What the task asks:
Return the line that has "grey watering can [273,537,405,598]" and all lines below it through the last, exactly as they stand; omit pictures.

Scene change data
*-*-*

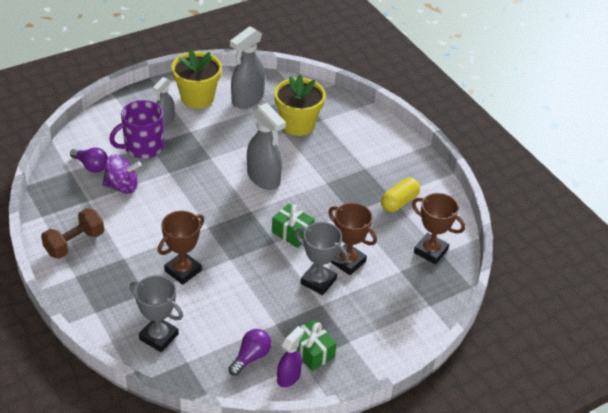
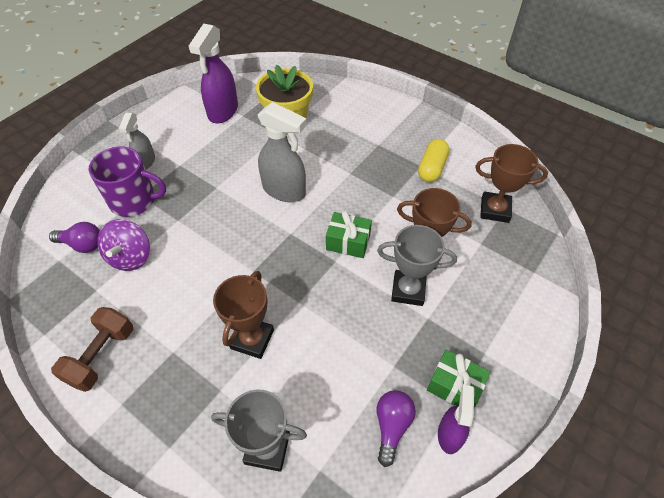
camera: 20 degrees left, 10 degrees up
purple spinning top [102,155,141,194] -> purple spinning top turned 120 degrees clockwise [97,219,150,271]
purple mug [109,100,164,158] -> purple mug turned 120 degrees counterclockwise [89,147,166,217]
yellow flower pot [171,49,222,109] -> none
grey spray bottle [230,26,265,108] -> purple spray bottle [189,24,238,124]

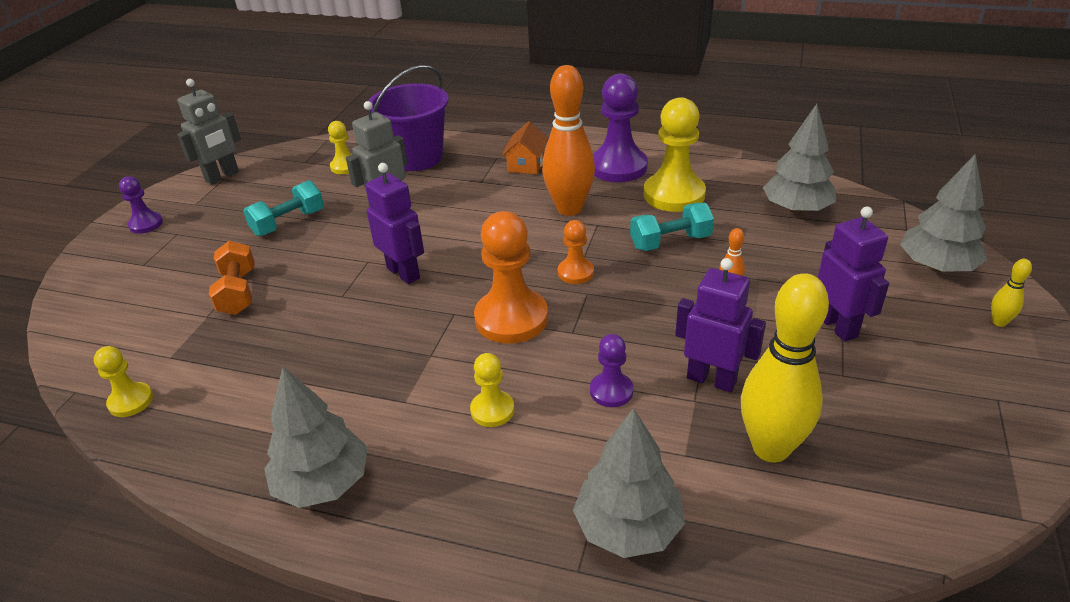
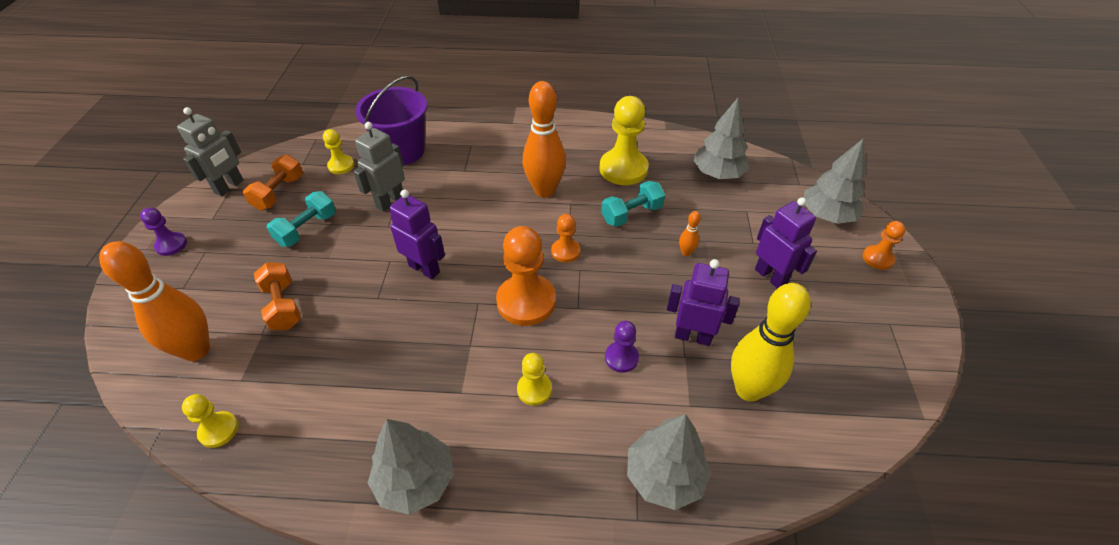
camera: 15 degrees left, 10 degrees up
orange house [502,121,549,174] -> none
purple pawn [593,74,648,182] -> none
yellow bowling pin [991,259,1032,327] -> orange pawn [863,221,906,270]
none -> orange bowling pin [99,241,210,361]
none -> orange dumbbell [243,155,303,210]

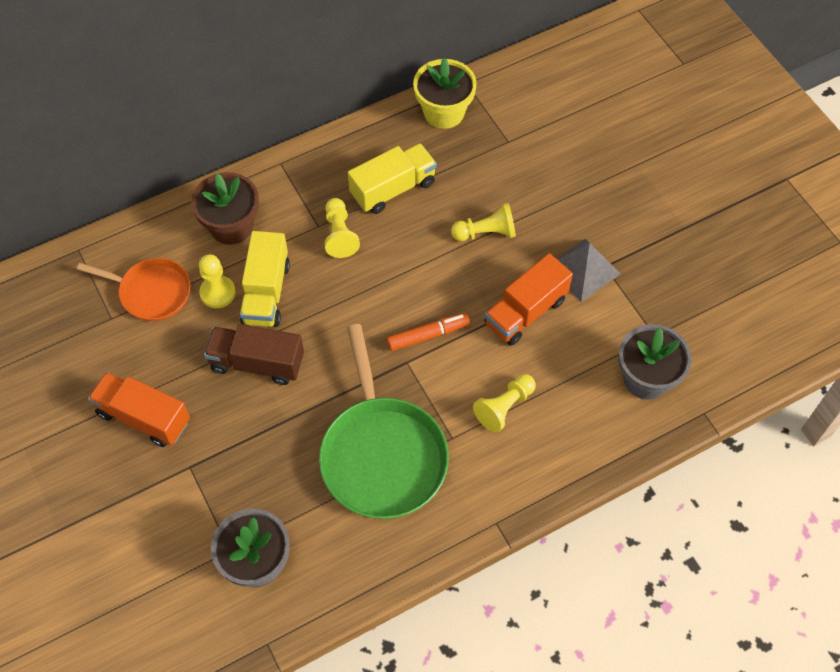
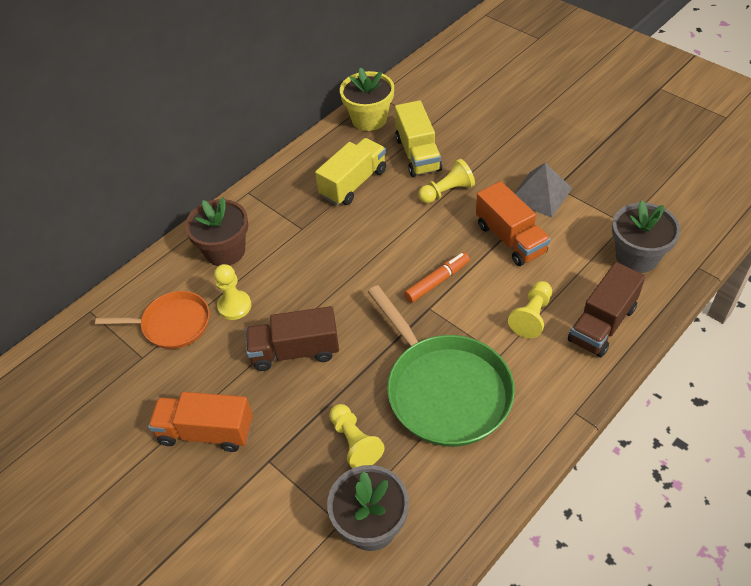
camera: 15 degrees left, 10 degrees down
yellow truck [240,231,290,327] -> yellow truck moved to [395,100,442,177]
yellow pawn [324,198,360,258] -> yellow pawn moved to [329,404,385,468]
orange truck [485,253,573,346] -> orange truck turned 60 degrees counterclockwise [476,181,551,266]
none -> brown truck [568,262,645,357]

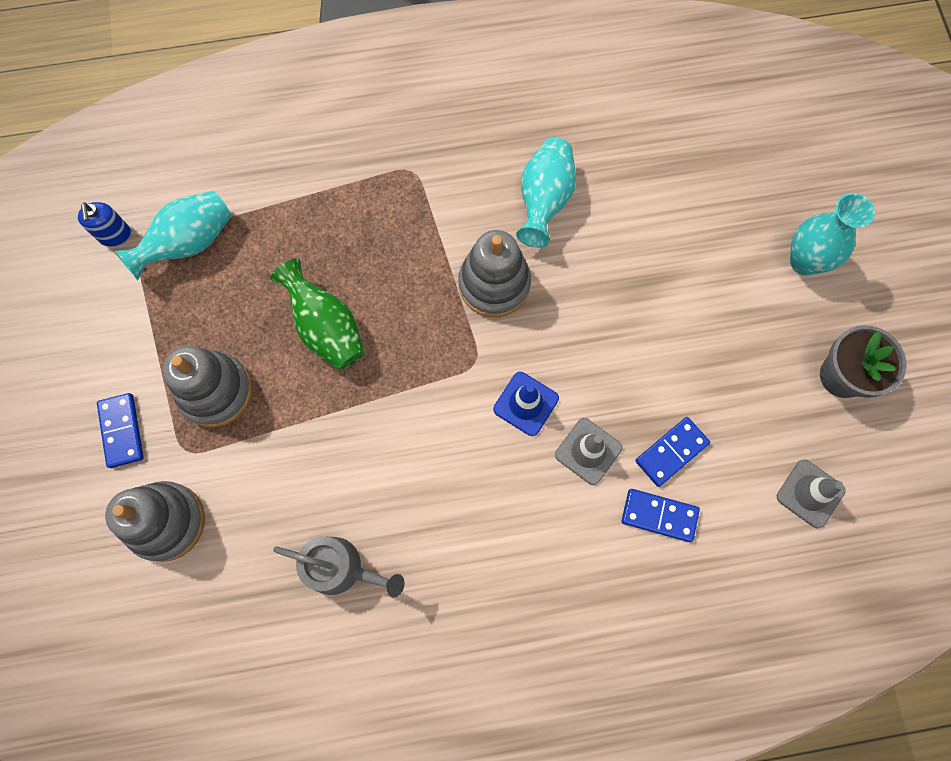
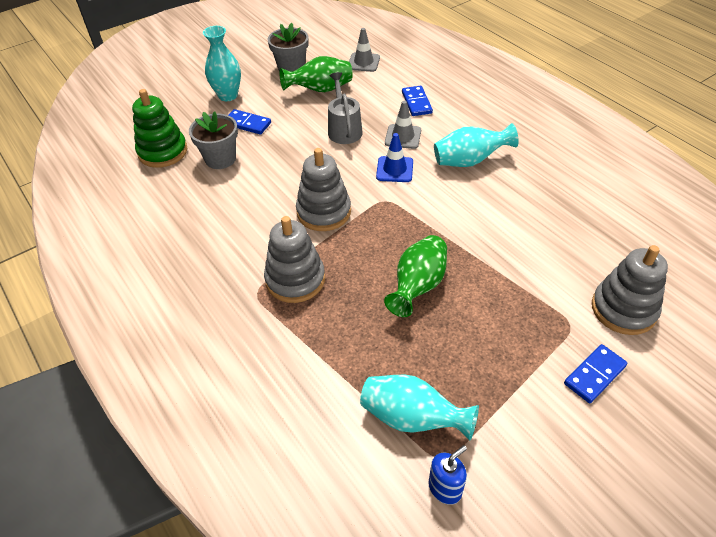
camera: 115 degrees left, 25 degrees down
grey stacking toy [163,346,252,427] -> grey stacking toy moved to [264,216,325,303]
grey watering can [273,537,405,598] -> grey watering can moved to [328,72,363,144]
turquoise vase [516,138,576,248] -> turquoise vase moved to [434,123,519,167]
blue domino [635,417,710,487] -> blue domino moved to [229,109,271,135]
none -> green stacking toy [132,89,187,168]
none -> grey flower pot [189,112,238,169]
none -> green vase [279,56,353,92]

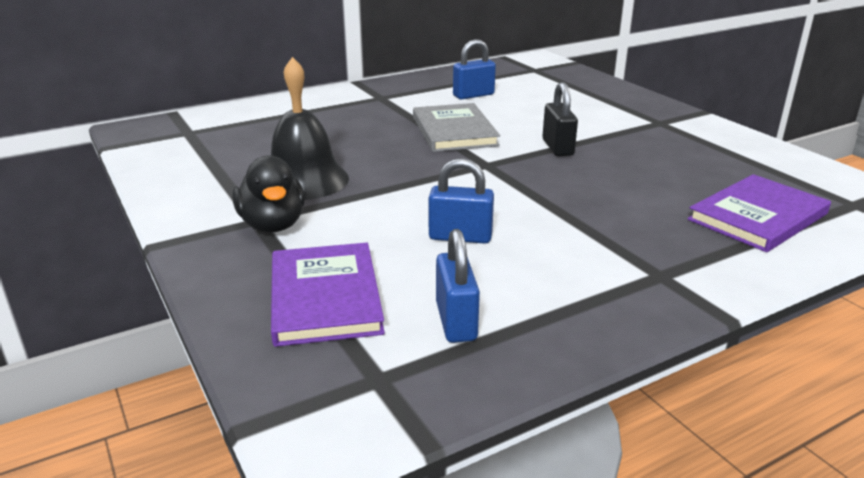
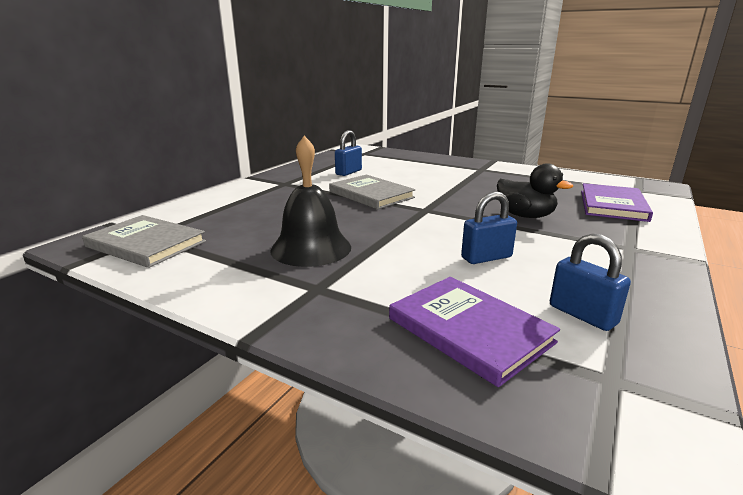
camera: 30 degrees left, 5 degrees down
black duck [232,155,305,232] -> black duck moved to [497,163,573,218]
black padlock [542,82,578,156] -> none
none -> grey book [82,215,206,268]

*-*-*

Output for this exercise:
grey watering can [273,537,405,598] -> grey watering can moved to [328,72,363,144]
turquoise vase [516,138,576,248] -> turquoise vase moved to [434,123,519,167]
blue domino [635,417,710,487] -> blue domino moved to [229,109,271,135]
none -> green stacking toy [132,89,187,168]
none -> grey flower pot [189,112,238,169]
none -> green vase [279,56,353,92]

camera: 30 degrees left, 5 degrees down
black duck [232,155,305,232] -> black duck moved to [497,163,573,218]
black padlock [542,82,578,156] -> none
none -> grey book [82,215,206,268]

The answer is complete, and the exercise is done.